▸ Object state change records
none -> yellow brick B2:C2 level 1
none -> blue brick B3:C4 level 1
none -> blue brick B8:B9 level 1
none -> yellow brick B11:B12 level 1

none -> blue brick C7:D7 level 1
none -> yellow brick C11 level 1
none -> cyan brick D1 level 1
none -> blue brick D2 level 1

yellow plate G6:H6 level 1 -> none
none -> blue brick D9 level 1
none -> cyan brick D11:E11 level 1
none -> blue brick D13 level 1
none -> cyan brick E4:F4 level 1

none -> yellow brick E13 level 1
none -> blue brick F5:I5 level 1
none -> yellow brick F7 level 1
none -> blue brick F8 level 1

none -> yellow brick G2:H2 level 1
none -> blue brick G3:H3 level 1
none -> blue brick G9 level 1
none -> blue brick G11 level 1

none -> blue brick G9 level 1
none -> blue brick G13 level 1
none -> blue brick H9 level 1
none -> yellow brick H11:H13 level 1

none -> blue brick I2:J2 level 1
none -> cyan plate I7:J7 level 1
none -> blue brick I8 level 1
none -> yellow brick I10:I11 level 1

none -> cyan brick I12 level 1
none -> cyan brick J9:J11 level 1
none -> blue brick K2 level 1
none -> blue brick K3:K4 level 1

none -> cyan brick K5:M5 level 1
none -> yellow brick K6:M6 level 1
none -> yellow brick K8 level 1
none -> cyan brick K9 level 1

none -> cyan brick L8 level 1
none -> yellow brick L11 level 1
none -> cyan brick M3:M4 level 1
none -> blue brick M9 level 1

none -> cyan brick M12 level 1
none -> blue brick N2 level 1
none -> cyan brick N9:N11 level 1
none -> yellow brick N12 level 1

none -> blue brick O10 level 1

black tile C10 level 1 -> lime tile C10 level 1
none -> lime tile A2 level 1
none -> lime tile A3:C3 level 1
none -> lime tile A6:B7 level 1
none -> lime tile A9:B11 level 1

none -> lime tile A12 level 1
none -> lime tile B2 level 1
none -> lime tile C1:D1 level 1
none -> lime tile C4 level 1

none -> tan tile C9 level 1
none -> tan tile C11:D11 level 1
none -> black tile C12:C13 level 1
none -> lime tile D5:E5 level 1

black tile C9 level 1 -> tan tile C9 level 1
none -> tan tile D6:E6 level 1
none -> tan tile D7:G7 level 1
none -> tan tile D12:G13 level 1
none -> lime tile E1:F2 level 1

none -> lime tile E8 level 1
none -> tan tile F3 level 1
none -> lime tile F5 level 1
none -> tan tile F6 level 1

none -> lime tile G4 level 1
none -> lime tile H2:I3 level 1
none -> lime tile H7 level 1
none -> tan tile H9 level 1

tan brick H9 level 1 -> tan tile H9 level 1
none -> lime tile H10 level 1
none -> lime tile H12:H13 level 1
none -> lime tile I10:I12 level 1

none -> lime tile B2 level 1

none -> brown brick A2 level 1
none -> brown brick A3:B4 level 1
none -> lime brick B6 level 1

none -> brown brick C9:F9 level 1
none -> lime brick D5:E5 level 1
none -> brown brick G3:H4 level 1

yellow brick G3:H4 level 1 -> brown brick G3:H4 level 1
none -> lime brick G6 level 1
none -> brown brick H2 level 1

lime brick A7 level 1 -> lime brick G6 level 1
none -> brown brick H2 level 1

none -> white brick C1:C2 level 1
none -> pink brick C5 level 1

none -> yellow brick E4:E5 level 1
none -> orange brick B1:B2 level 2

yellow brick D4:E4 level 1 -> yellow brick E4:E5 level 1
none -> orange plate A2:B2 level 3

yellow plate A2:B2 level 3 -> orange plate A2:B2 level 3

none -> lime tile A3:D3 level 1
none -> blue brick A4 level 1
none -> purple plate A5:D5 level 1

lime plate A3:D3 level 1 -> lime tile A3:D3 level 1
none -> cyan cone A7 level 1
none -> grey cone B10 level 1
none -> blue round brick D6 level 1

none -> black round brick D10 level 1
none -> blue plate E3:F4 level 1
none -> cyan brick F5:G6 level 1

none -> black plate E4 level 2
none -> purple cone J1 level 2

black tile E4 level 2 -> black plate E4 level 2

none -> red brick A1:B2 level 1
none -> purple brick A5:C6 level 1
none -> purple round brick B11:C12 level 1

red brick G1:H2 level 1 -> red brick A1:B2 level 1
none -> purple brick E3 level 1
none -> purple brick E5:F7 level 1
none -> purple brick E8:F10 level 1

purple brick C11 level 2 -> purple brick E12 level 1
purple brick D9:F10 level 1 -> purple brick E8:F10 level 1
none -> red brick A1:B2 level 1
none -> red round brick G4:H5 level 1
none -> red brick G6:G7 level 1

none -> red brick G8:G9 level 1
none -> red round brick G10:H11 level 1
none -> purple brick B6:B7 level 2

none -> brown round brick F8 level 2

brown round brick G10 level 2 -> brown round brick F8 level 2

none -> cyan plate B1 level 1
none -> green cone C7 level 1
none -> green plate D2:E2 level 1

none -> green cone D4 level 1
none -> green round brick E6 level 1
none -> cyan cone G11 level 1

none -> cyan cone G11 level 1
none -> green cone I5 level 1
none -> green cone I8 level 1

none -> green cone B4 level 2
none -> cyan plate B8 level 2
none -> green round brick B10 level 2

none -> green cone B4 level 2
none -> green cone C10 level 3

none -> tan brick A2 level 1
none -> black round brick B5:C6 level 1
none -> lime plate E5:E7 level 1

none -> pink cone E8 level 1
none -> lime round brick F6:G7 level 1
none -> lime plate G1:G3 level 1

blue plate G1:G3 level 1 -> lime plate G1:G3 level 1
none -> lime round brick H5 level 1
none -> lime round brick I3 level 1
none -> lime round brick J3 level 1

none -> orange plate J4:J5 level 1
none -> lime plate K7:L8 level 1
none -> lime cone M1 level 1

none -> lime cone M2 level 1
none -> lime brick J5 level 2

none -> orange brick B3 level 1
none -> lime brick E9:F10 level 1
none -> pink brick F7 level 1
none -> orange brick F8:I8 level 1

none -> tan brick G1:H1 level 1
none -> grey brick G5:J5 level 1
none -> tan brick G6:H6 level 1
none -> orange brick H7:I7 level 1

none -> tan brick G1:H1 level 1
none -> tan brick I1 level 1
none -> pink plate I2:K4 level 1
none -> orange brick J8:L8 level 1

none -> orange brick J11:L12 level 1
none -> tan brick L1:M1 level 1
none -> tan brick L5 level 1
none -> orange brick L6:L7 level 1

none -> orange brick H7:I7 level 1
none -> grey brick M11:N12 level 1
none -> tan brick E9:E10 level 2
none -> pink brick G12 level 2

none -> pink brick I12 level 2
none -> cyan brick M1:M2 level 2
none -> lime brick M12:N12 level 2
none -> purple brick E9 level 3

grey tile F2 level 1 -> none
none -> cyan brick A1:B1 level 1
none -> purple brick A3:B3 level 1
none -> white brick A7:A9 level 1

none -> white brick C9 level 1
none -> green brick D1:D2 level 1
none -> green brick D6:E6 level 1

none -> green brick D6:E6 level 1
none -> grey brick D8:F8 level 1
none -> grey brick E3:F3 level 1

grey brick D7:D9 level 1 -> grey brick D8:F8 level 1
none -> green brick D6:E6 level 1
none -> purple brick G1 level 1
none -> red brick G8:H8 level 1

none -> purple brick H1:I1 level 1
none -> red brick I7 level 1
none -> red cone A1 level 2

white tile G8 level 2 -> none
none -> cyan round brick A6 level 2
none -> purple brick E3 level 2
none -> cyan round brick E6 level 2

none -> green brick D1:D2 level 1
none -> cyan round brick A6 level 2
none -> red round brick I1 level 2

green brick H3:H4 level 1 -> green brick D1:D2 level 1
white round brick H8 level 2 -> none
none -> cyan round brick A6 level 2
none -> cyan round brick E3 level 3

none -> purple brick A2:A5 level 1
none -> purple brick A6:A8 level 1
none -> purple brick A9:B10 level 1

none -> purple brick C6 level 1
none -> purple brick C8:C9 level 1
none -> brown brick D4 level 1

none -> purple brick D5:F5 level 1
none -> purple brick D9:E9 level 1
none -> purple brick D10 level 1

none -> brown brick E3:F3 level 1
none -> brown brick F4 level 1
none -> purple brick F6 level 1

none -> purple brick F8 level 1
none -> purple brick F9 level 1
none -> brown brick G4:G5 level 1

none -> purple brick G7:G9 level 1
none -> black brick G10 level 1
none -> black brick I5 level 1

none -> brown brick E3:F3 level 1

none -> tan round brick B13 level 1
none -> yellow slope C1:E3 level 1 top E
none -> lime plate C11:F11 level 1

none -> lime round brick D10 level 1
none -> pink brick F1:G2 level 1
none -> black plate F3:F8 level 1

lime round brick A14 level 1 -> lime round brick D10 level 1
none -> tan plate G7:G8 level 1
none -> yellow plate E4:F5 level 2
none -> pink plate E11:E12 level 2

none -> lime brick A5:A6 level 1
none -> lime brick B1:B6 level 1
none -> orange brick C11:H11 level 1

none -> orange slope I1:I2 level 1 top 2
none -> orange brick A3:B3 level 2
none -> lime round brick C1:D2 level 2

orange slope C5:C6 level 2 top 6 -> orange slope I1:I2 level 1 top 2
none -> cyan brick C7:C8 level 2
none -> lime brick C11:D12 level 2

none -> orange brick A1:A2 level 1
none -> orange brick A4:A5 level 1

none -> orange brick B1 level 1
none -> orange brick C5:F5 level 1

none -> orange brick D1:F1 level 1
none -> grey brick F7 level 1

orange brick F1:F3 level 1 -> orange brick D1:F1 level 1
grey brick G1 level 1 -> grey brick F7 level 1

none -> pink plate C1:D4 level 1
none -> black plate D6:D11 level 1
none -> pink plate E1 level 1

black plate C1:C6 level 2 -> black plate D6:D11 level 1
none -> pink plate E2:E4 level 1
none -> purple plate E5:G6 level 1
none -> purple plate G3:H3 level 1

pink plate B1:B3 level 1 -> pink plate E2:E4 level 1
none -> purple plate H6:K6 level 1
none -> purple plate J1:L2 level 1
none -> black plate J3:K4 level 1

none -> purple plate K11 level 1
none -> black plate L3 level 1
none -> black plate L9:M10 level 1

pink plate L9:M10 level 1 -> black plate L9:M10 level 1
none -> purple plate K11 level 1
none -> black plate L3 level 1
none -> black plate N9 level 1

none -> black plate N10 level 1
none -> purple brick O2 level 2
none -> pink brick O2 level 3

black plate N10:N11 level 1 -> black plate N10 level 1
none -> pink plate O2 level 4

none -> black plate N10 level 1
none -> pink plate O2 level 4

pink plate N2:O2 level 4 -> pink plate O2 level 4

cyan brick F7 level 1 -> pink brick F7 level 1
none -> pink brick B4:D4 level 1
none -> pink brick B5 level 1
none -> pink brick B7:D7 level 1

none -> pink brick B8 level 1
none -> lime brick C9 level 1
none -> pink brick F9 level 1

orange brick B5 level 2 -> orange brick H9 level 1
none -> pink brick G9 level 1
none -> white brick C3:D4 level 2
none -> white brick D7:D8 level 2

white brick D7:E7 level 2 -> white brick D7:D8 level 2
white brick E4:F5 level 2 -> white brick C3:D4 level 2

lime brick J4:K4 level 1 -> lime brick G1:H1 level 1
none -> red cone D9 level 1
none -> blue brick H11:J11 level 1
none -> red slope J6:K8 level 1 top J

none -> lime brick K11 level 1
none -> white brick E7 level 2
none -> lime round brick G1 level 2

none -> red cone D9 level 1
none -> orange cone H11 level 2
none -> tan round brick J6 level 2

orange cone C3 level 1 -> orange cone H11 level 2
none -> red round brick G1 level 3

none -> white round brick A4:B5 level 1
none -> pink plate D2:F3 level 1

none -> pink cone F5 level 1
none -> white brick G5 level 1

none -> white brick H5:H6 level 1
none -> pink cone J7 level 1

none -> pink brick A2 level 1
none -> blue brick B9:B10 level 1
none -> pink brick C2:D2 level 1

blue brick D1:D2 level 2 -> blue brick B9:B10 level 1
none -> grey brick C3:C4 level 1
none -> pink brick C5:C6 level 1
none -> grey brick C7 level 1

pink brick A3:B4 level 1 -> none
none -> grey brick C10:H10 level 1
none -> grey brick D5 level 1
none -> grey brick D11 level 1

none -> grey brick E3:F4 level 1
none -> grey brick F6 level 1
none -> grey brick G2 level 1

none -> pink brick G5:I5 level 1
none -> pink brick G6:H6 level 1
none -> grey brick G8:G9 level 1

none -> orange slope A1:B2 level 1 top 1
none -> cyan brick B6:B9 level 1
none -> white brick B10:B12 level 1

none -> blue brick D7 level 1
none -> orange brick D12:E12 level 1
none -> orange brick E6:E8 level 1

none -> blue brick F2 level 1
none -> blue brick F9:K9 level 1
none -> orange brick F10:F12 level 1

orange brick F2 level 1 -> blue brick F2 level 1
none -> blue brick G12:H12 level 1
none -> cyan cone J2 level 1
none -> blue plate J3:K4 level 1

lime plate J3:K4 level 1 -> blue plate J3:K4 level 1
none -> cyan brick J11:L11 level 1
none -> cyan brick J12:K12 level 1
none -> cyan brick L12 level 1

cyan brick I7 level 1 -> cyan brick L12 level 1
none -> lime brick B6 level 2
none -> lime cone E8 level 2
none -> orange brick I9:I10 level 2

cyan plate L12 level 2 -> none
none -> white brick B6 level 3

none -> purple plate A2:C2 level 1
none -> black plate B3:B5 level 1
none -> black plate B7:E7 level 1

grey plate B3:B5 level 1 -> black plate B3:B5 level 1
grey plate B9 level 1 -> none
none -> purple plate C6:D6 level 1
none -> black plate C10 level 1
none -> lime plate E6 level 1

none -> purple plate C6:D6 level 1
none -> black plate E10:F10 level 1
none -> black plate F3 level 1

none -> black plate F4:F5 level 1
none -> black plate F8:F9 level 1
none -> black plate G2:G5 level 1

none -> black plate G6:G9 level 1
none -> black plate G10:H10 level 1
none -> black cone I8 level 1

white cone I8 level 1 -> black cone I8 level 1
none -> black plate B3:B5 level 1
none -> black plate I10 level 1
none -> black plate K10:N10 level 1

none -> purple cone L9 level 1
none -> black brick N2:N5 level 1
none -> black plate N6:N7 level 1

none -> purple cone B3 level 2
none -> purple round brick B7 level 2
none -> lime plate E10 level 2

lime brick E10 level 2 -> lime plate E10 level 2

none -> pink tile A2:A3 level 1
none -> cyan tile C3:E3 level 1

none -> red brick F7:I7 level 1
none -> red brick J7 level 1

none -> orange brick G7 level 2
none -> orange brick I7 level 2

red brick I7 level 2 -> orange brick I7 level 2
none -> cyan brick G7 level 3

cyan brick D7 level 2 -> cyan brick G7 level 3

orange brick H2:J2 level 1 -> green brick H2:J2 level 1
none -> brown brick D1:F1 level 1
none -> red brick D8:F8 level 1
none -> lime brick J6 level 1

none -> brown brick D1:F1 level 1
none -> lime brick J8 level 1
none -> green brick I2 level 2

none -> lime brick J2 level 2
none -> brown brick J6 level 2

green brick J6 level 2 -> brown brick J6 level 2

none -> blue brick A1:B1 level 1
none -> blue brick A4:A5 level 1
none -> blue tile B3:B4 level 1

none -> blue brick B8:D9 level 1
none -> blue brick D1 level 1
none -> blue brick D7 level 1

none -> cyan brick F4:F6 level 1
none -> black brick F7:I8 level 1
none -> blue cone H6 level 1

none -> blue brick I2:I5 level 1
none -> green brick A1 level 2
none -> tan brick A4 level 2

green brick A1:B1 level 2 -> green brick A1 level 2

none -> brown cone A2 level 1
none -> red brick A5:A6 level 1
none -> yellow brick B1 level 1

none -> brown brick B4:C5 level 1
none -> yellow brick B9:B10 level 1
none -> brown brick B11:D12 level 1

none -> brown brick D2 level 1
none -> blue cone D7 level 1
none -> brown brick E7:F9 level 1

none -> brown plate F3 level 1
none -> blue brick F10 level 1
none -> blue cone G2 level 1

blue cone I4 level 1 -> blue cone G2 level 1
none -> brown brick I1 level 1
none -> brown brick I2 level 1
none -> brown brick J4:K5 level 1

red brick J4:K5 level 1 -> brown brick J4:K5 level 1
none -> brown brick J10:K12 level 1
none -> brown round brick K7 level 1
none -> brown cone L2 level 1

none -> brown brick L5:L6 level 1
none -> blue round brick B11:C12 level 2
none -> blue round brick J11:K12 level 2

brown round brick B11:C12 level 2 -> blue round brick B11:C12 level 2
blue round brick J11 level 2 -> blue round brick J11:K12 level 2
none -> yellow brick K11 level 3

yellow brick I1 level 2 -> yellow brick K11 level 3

▸ WHAT YOU NEED TO DO
Give back, word for word, only the lines above from the line holding "none -> yellow brick E4:E5 level 1" to the line holding "none -> black plate E4 level 2", both included.

▸ SOLVED PROBLEM
none -> yellow brick E4:E5 level 1
none -> orange brick B1:B2 level 2

yellow brick D4:E4 level 1 -> yellow brick E4:E5 level 1
none -> orange plate A2:B2 level 3

yellow plate A2:B2 level 3 -> orange plate A2:B2 level 3

none -> lime tile A3:D3 level 1
none -> blue brick A4 level 1
none -> purple plate A5:D5 level 1

lime plate A3:D3 level 1 -> lime tile A3:D3 level 1
none -> cyan cone A7 level 1
none -> grey cone B10 level 1
none -> blue round brick D6 level 1

none -> black round brick D10 level 1
none -> blue plate E3:F4 level 1
none -> cyan brick F5:G6 level 1

none -> black plate E4 level 2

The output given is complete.